With pictures left out, output word for word the lines from the one containing "(647, 320) = (270, 337): white" through the end of the material below.
--- Input records ---
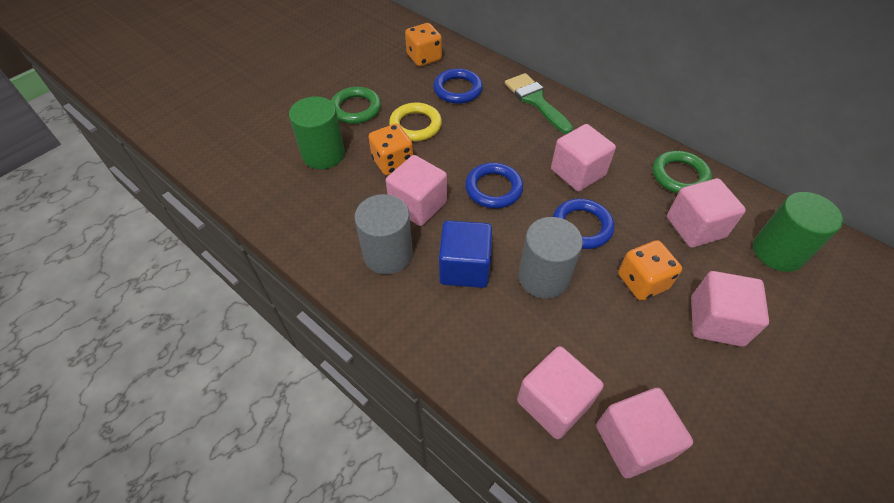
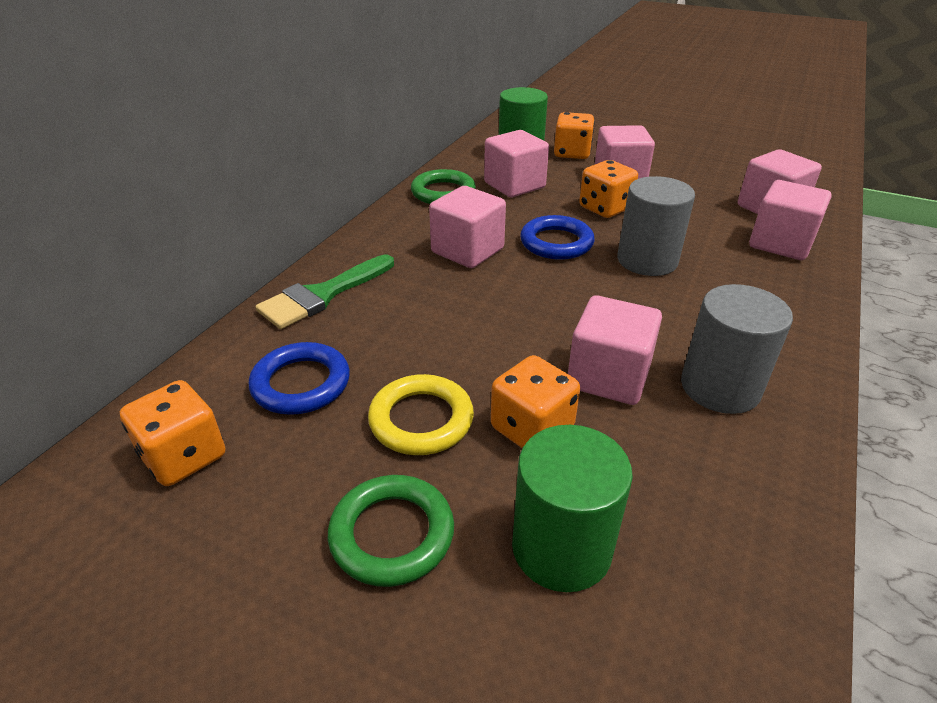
camera: 105 degrees left, 15 degrees down
(464, 268) = (682, 315): blue cube -> none
(493, 188) = (532, 310): blue ring -> none
(784, 299) = (572, 153): none -> orange dice

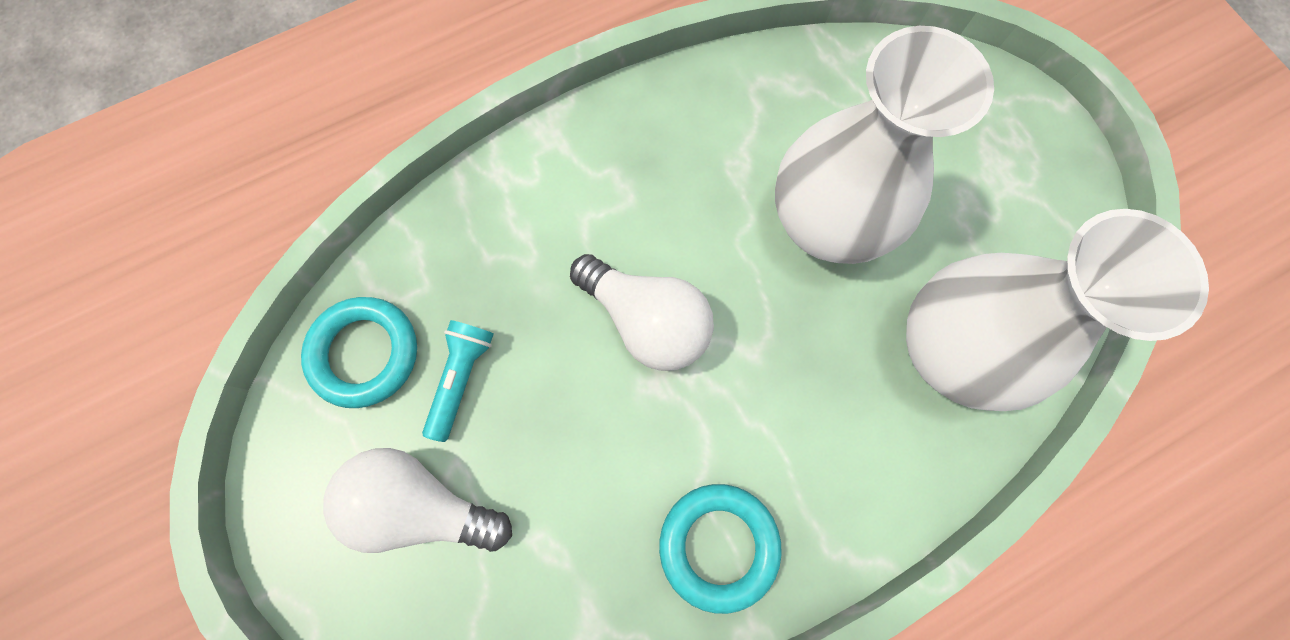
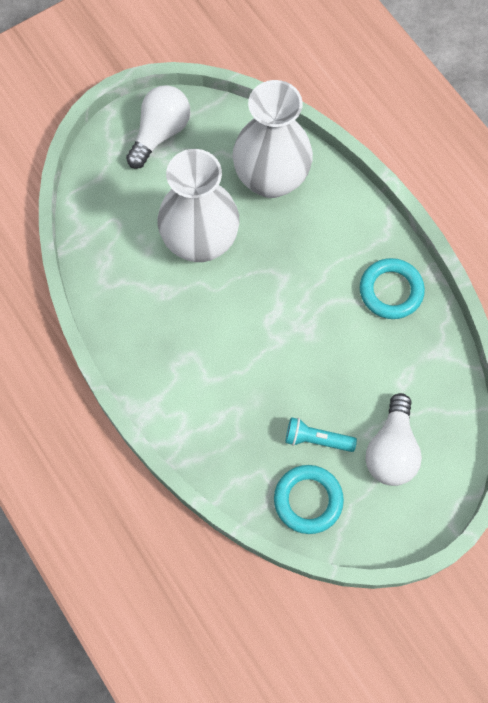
camera: 95 degrees left, 5 degrees down
(647, 320) = (270, 337): white light bulb -> white light bulb (160, 133)

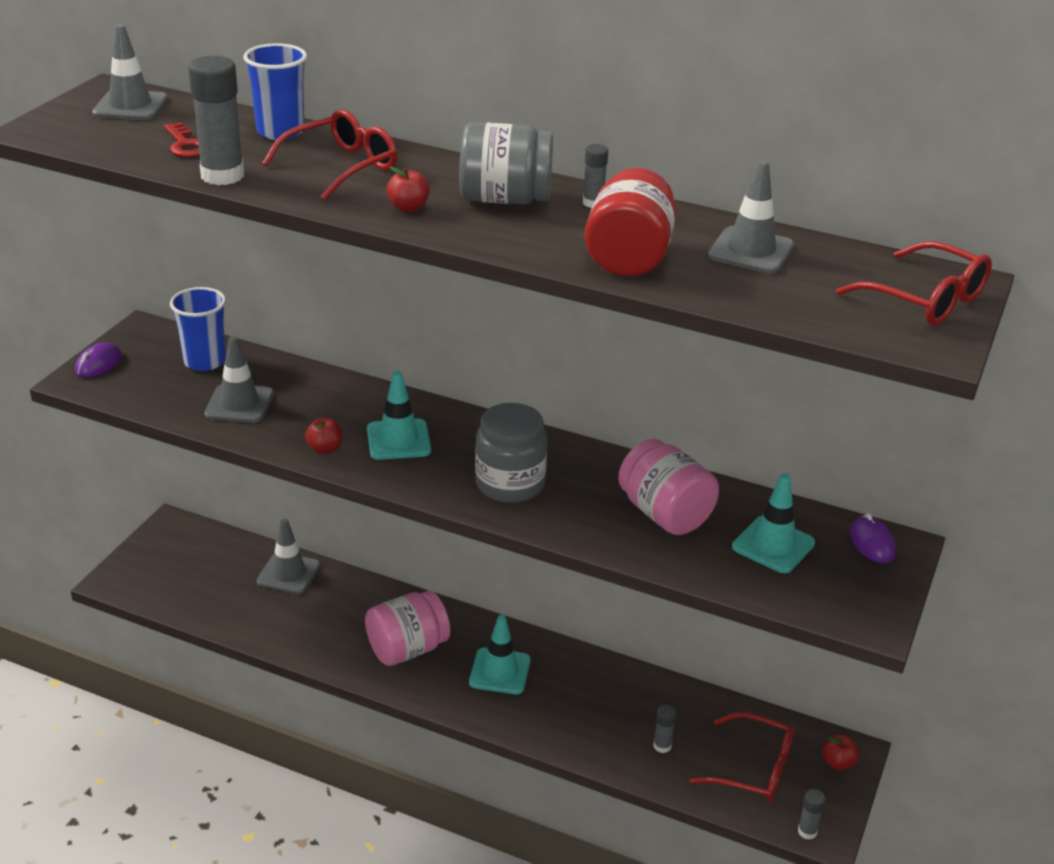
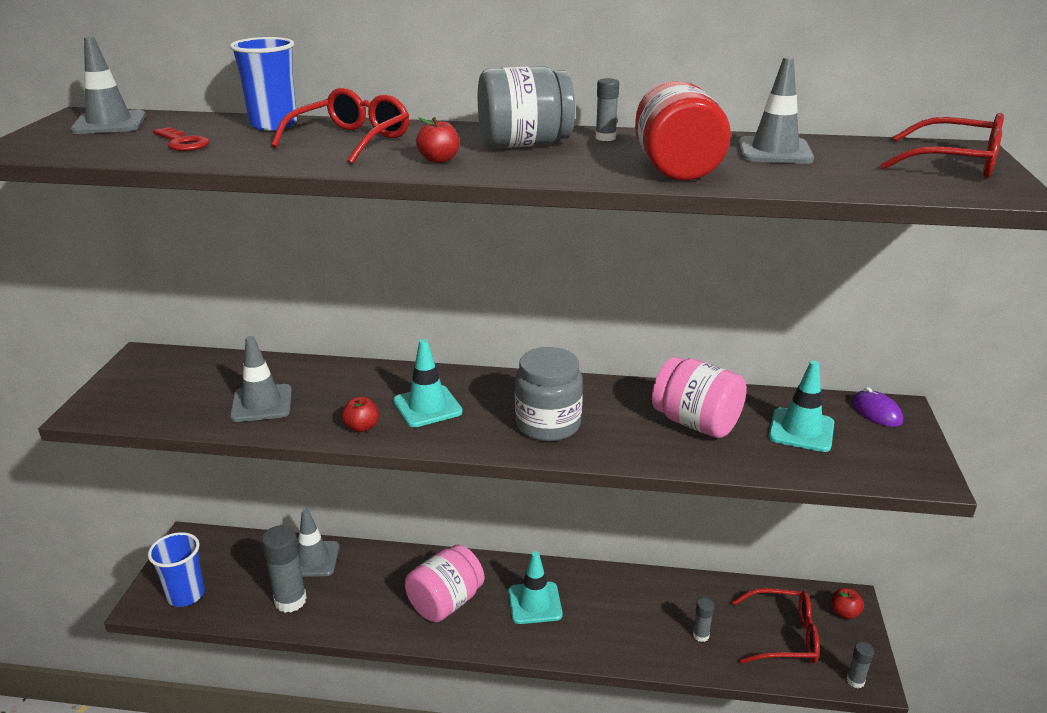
camera: 15 degrees left, 5 degrees down
(98, 364) = (106, 393): purple mouse -> none
(204, 361) = (213, 373): blue cup -> blue cup (186, 595)
(222, 176) = (234, 159): grey glue stick -> grey glue stick (290, 600)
---
Your response>
(647, 320) = (270, 337): white light bulb -> white light bulb (160, 133)

camera: 15 degrees left, 5 degrees down
(98, 364) = (106, 393): purple mouse -> none
(204, 361) = (213, 373): blue cup -> blue cup (186, 595)
(222, 176) = (234, 159): grey glue stick -> grey glue stick (290, 600)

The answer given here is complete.